▶ **Source material**:
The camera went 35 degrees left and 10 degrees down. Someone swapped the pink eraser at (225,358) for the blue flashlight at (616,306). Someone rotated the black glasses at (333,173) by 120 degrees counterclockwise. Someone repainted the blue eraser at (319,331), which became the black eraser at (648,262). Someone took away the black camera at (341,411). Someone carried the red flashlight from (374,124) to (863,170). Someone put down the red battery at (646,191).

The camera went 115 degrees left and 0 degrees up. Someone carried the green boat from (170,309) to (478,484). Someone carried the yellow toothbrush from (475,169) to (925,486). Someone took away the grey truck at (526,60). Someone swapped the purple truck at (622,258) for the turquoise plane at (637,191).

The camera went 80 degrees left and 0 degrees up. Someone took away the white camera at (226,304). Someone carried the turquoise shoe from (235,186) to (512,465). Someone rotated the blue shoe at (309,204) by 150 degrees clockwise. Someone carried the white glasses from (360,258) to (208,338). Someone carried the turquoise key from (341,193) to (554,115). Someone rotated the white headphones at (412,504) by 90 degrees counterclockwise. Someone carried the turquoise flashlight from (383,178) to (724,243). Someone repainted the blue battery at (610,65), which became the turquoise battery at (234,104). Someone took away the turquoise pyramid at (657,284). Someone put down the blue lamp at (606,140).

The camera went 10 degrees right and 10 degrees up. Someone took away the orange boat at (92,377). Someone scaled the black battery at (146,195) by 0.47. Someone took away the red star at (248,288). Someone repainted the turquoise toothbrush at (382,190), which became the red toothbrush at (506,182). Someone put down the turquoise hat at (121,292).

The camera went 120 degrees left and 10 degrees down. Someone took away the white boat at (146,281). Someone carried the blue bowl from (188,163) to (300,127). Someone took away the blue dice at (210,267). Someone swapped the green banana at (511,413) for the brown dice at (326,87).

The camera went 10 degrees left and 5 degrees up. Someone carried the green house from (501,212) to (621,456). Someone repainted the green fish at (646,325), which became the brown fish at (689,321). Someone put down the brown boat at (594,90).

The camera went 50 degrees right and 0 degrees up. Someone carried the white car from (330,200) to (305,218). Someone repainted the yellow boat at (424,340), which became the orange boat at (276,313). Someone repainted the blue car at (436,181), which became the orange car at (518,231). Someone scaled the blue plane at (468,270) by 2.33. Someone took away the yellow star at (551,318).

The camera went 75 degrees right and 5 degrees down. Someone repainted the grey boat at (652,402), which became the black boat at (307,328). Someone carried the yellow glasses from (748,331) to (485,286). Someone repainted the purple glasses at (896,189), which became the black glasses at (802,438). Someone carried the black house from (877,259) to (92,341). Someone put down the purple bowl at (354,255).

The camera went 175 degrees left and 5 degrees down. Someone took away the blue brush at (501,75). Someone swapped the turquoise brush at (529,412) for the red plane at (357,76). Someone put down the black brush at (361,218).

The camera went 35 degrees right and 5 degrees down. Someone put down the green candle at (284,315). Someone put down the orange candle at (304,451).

▶ **Activity**: Output the complete data exactly as written.

▶ **Solved exercise**:
The camera went 35 degrees left and 10 degrees down. Someone swapped the pink eraser at (225,358) for the blue flashlight at (616,306). Someone rotated the black glasses at (333,173) by 120 degrees counterclockwise. Someone repainted the blue eraser at (319,331), which became the black eraser at (648,262). Someone took away the black camera at (341,411). Someone carried the red flashlight from (374,124) to (863,170). Someone put down the red battery at (646,191).

The camera went 115 degrees left and 0 degrees up. Someone carried the green boat from (170,309) to (478,484). Someone carried the yellow toothbrush from (475,169) to (925,486). Someone took away the grey truck at (526,60). Someone swapped the purple truck at (622,258) for the turquoise plane at (637,191).

The camera went 80 degrees left and 0 degrees up. Someone took away the white camera at (226,304). Someone carried the turquoise shoe from (235,186) to (512,465). Someone rotated the blue shoe at (309,204) by 150 degrees clockwise. Someone carried the white glasses from (360,258) to (208,338). Someone carried the turquoise key from (341,193) to (554,115). Someone rotated the white headphones at (412,504) by 90 degrees counterclockwise. Someone carried the turquoise flashlight from (383,178) to (724,243). Someone repainted the blue battery at (610,65), which became the turquoise battery at (234,104). Someone took away the turquoise pyramid at (657,284). Someone put down the blue lamp at (606,140).

The camera went 10 degrees right and 10 degrees up. Someone took away the orange boat at (92,377). Someone scaled the black battery at (146,195) by 0.47. Someone took away the red star at (248,288). Someone repainted the turquoise toothbrush at (382,190), which became the red toothbrush at (506,182). Someone put down the turquoise hat at (121,292).

The camera went 120 degrees left and 10 degrees down. Someone took away the white boat at (146,281). Someone carried the blue bowl from (188,163) to (300,127). Someone took away the blue dice at (210,267). Someone swapped the green banana at (511,413) for the brown dice at (326,87).

The camera went 10 degrees left and 5 degrees up. Someone carried the green house from (501,212) to (621,456). Someone repainted the green fish at (646,325), which became the brown fish at (689,321). Someone put down the brown boat at (594,90).

The camera went 50 degrees right and 0 degrees up. Someone carried the white car from (330,200) to (305,218). Someone repainted the yellow boat at (424,340), which became the orange boat at (276,313). Someone repainted the blue car at (436,181), which became the orange car at (518,231). Someone scaled the blue plane at (468,270) by 2.33. Someone took away the yellow star at (551,318).

The camera went 75 degrees right and 5 degrees down. Someone repainted the grey boat at (652,402), which became the black boat at (307,328). Someone carried the yellow glasses from (748,331) to (485,286). Someone repainted the purple glasses at (896,189), which became the black glasses at (802,438). Someone carried the black house from (877,259) to (92,341). Someone put down the purple bowl at (354,255).

The camera went 175 degrees left and 5 degrees down. Someone took away the blue brush at (501,75). Someone swapped the turquoise brush at (529,412) for the red plane at (357,76). Someone put down the black brush at (361,218).

The camera went 35 degrees right and 5 degrees down. Someone put down the green candle at (284,315). Someone put down the orange candle at (304,451).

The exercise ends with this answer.